**GOAL OF THE EXERCISE:**
Could you retype all of the data below exactly as given?

Dataset entries:
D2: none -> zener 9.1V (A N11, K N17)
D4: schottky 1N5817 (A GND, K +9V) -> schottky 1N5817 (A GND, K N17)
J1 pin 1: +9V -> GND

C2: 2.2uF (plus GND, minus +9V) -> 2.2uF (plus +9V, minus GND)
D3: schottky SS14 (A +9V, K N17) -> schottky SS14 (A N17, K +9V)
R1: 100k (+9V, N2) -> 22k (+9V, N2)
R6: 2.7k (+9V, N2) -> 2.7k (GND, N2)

**YOUR SOLUTION:**
D2: none -> zener 9.1V (A N11, K N17)
D4: schottky 1N5817 (A GND, K +9V) -> schottky 1N5817 (A GND, K N17)
J1 pin 1: +9V -> GND

C2: 2.2uF (plus GND, minus +9V) -> 2.2uF (plus +9V, minus GND)
D3: schottky SS14 (A +9V, K N17) -> schottky SS14 (A N17, K +9V)
R1: 100k (+9V, N2) -> 22k (+9V, N2)
R6: 2.7k (+9V, N2) -> 2.7k (GND, N2)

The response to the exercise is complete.